_Your assignment_
From the line containing "C6: 220pF (GND, VS) -> 220pF (GND, NET3)" to the end of the records below, output each line exactly; include both ends and nothing else.

_____

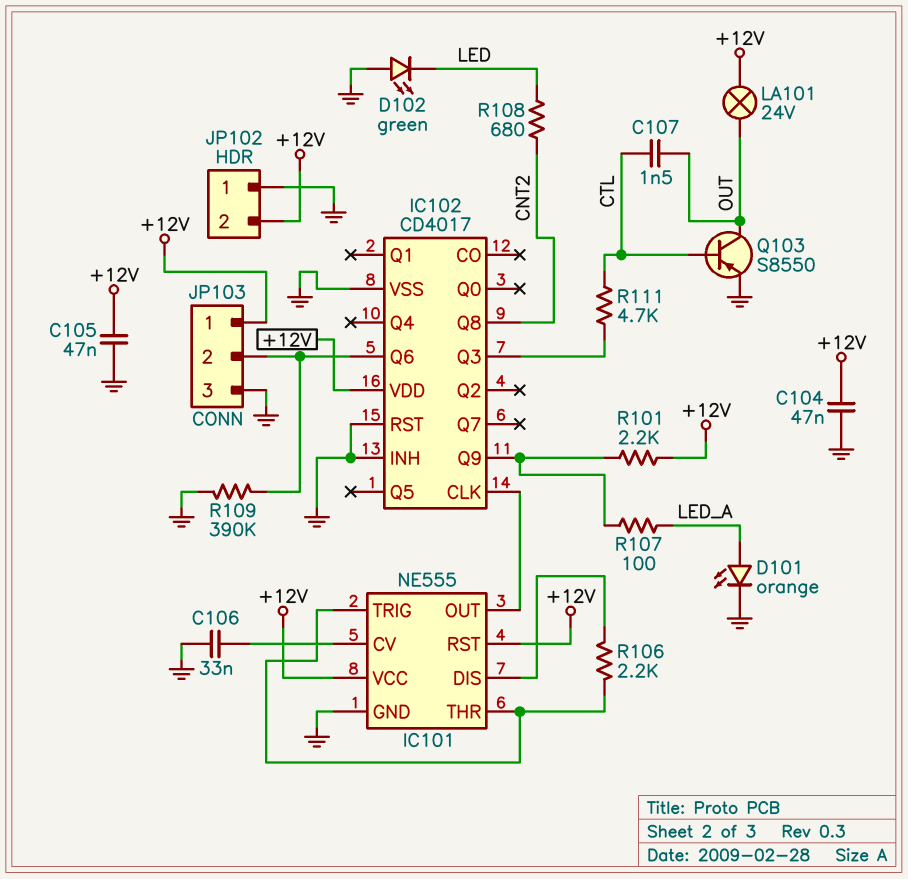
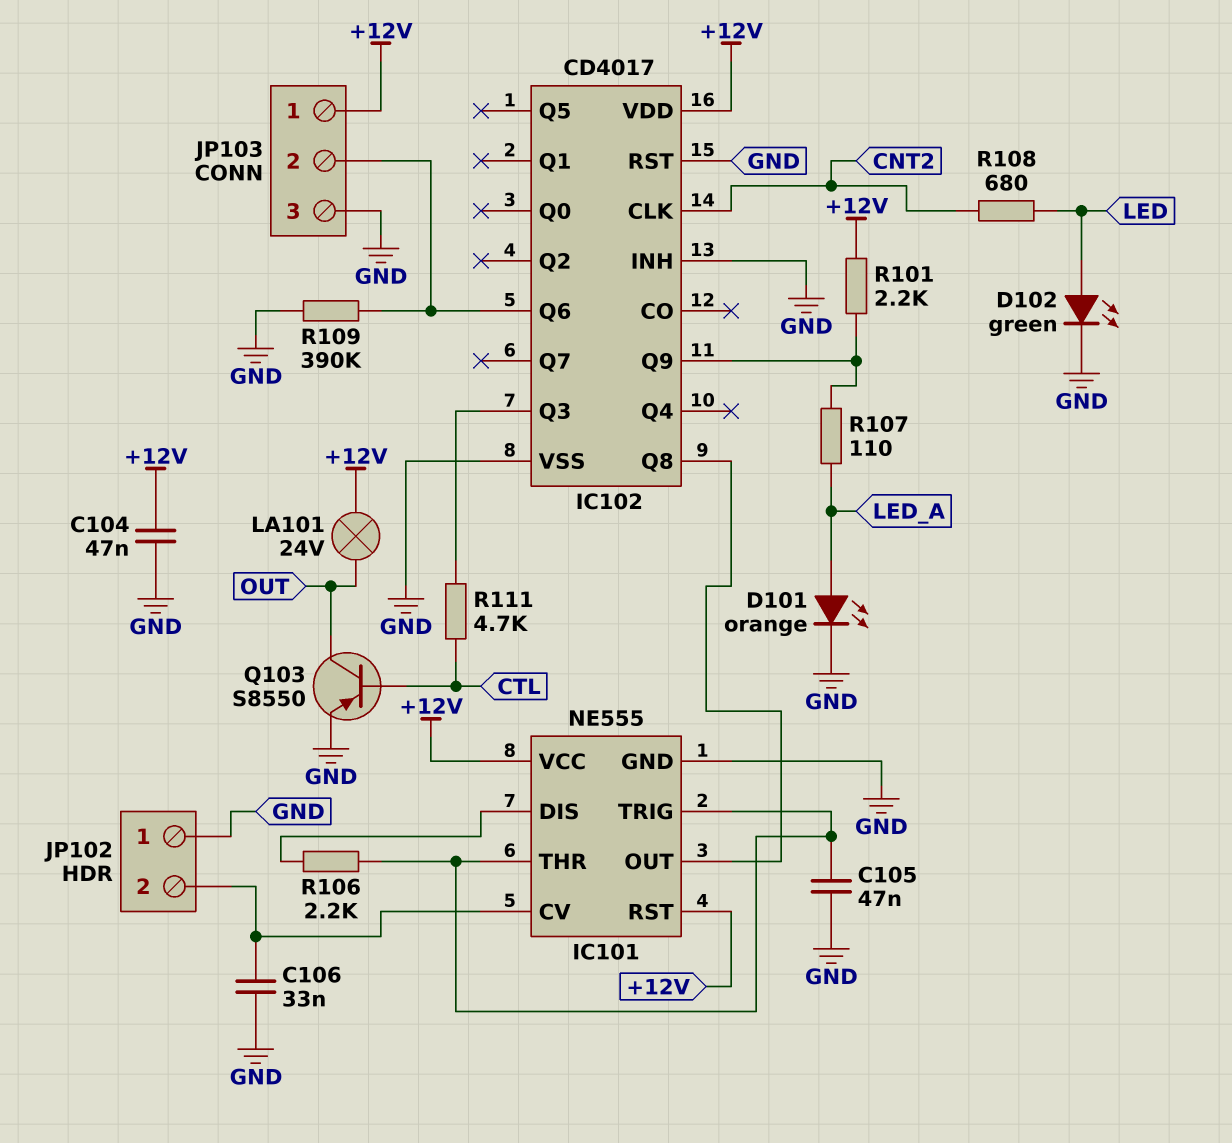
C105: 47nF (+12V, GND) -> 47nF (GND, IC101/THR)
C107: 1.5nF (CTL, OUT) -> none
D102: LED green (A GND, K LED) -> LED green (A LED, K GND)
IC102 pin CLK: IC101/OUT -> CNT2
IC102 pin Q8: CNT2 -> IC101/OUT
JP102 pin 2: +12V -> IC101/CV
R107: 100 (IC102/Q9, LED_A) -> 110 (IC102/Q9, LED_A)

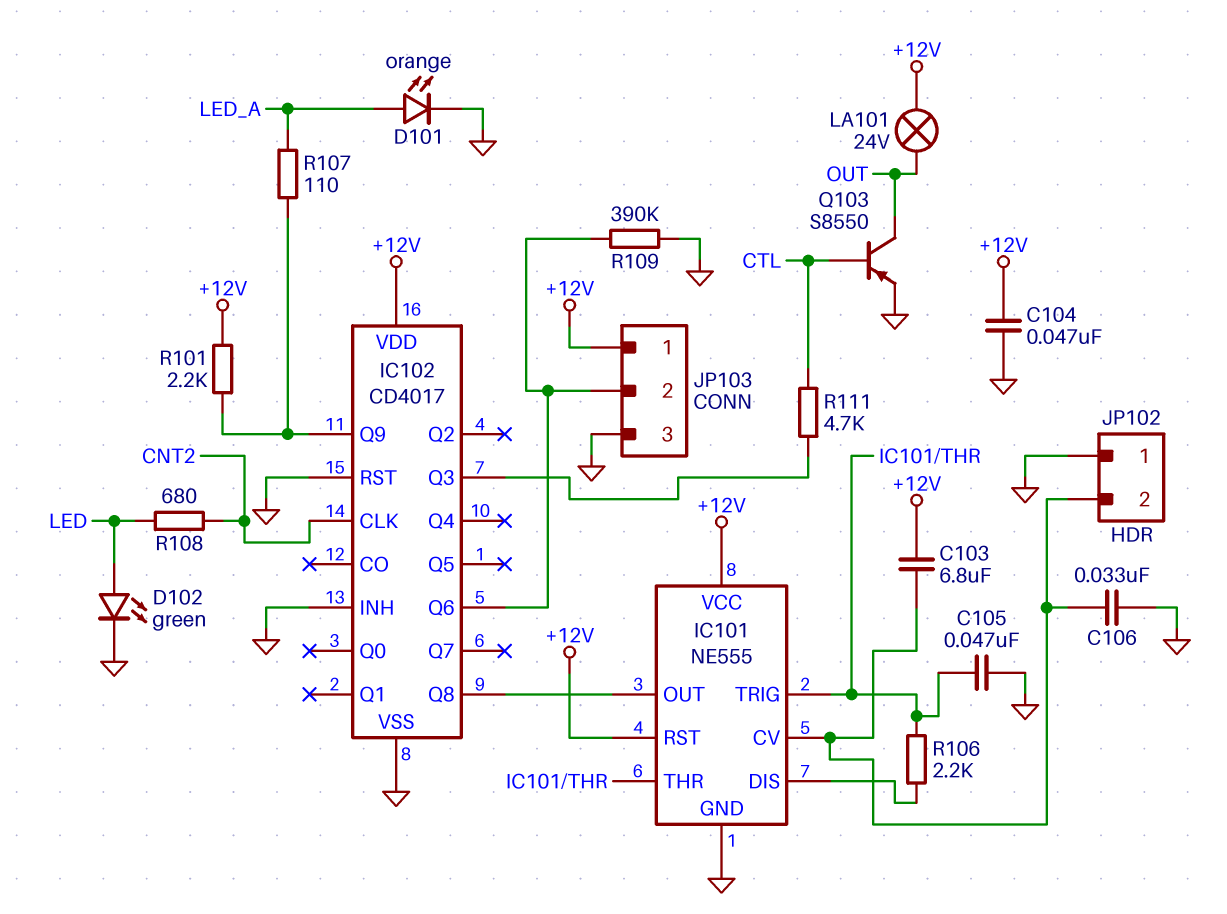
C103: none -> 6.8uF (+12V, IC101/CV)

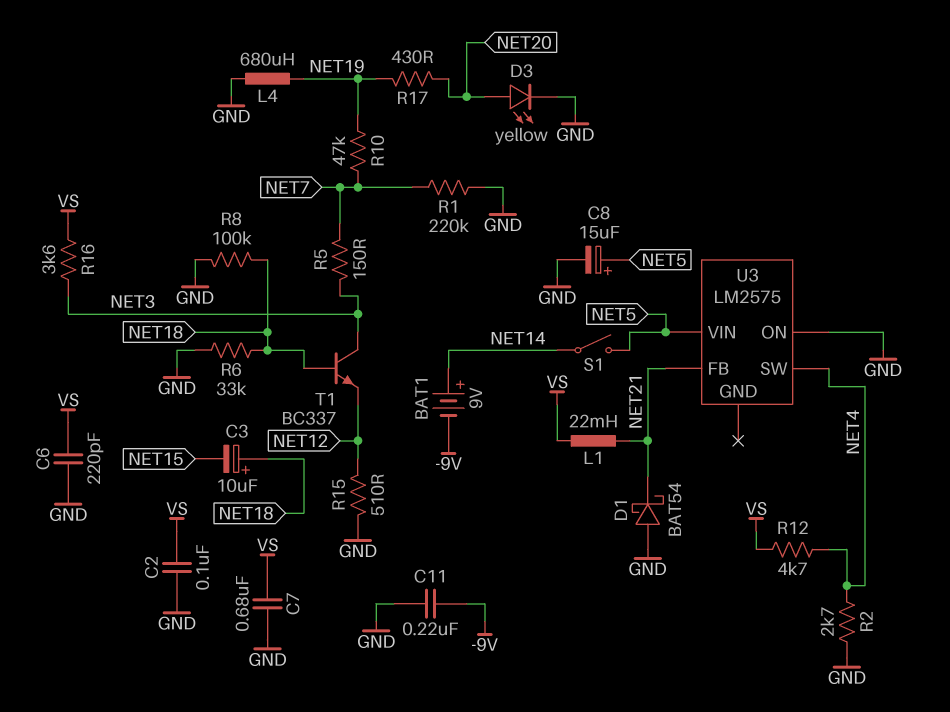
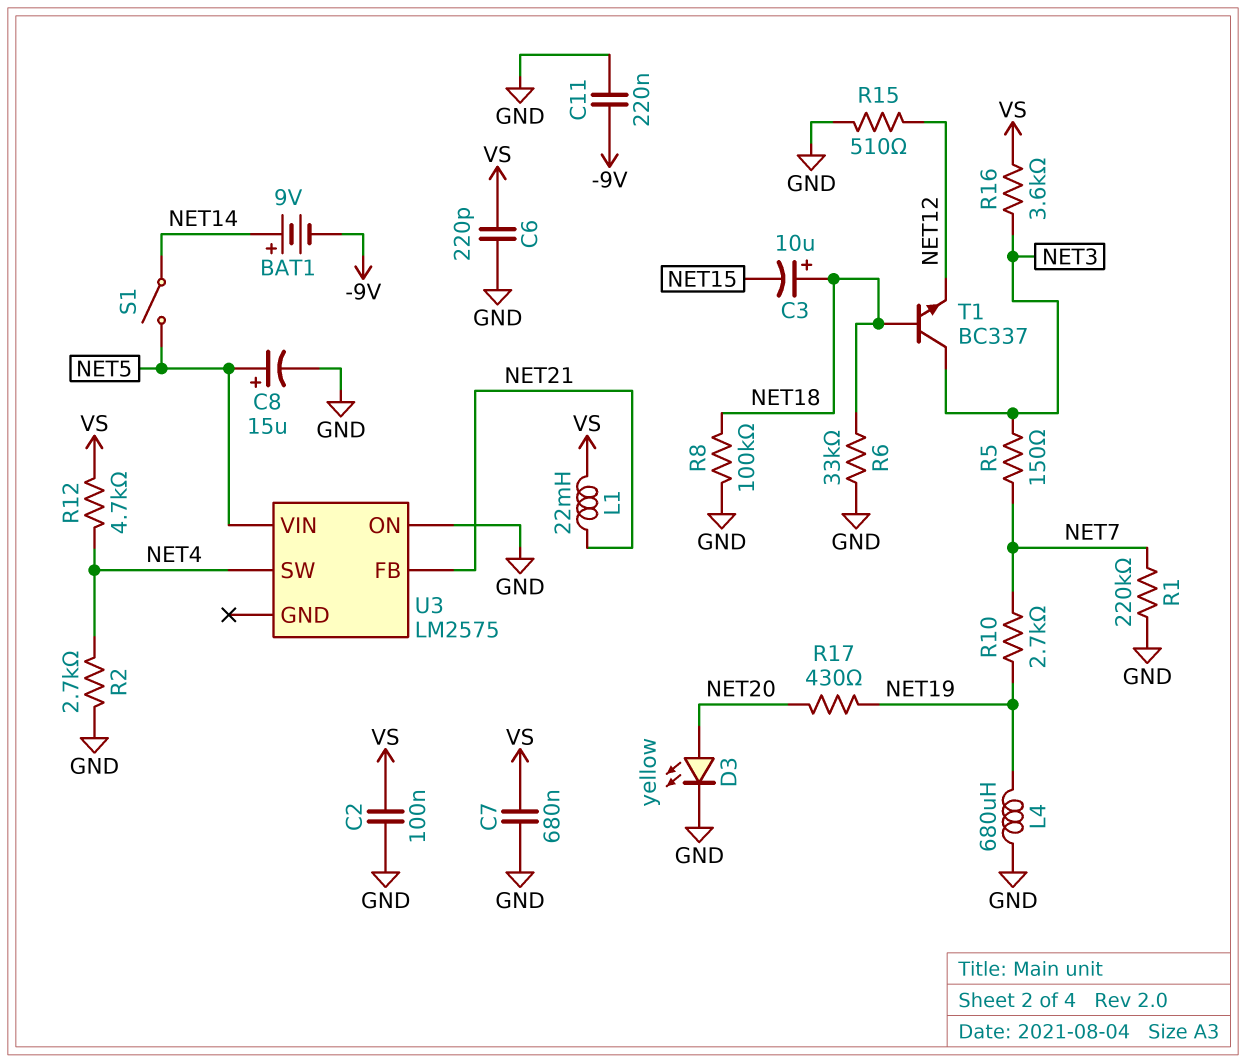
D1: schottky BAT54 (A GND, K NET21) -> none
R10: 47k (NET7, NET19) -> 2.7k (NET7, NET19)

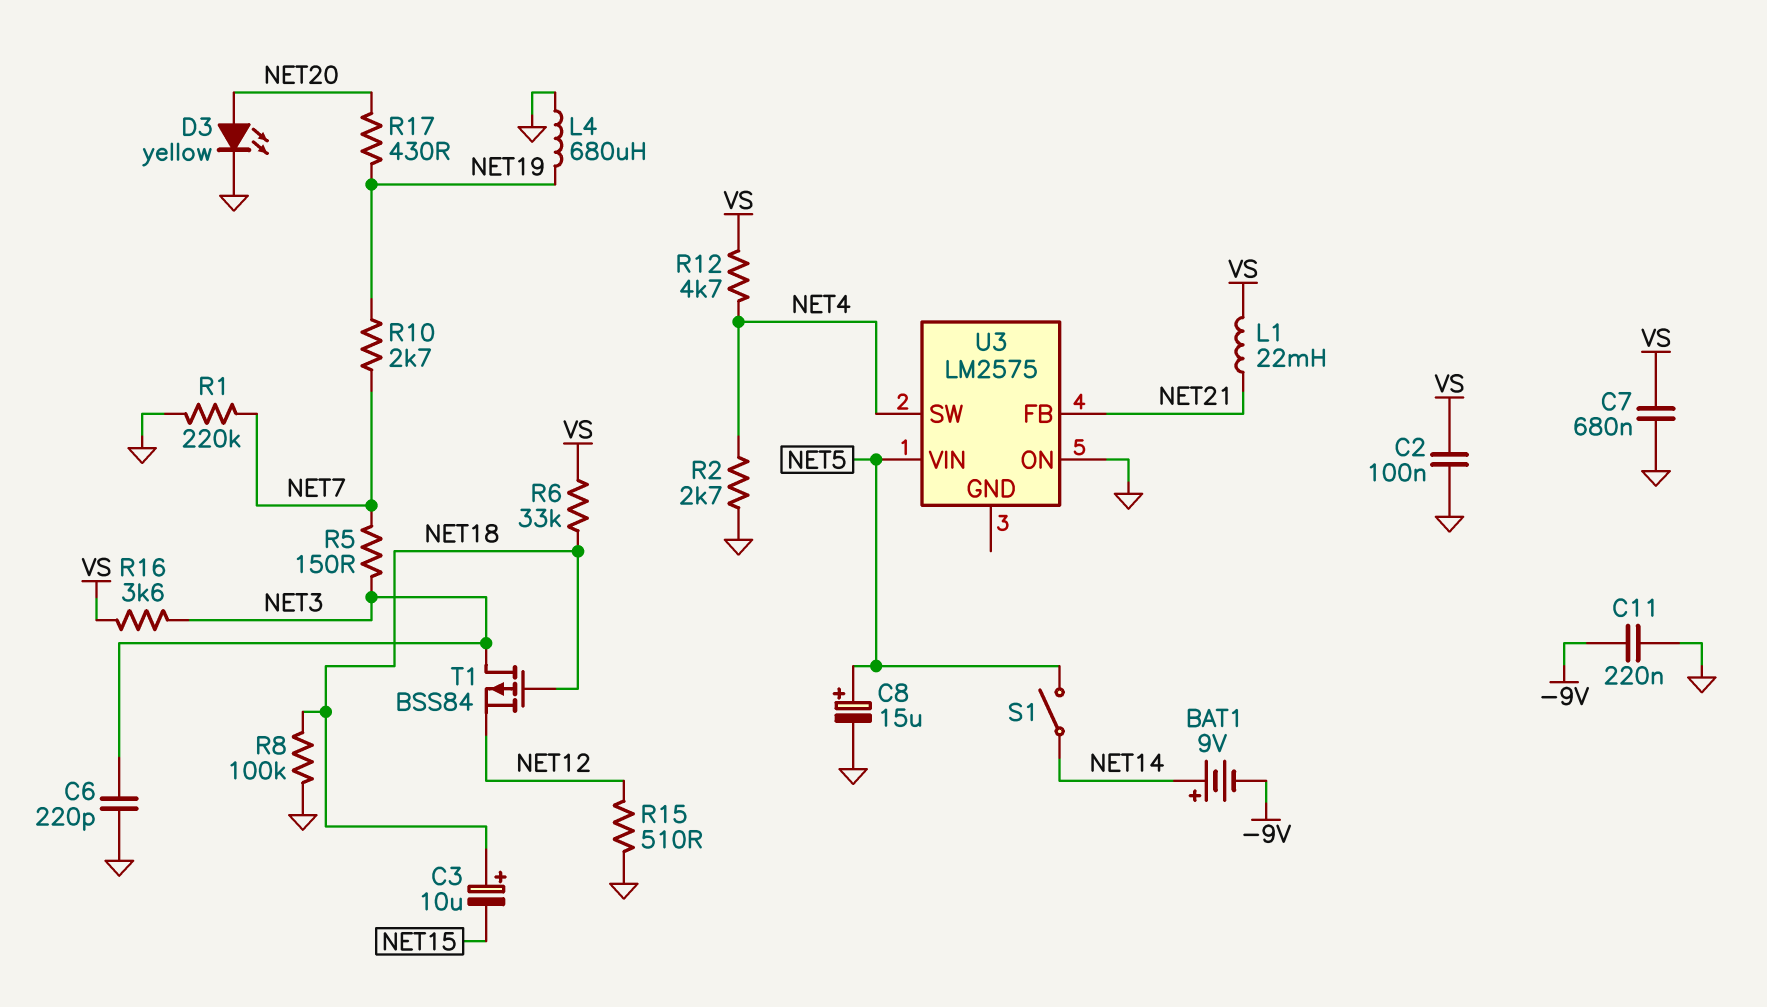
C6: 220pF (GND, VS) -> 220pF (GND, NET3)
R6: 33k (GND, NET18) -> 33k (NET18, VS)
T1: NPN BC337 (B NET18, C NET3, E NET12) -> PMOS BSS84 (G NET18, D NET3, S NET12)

_____

_Written response_
C6: 220pF (GND, VS) -> 220pF (GND, NET3)
R6: 33k (GND, NET18) -> 33k (NET18, VS)
T1: NPN BC337 (B NET18, C NET3, E NET12) -> PMOS BSS84 (G NET18, D NET3, S NET12)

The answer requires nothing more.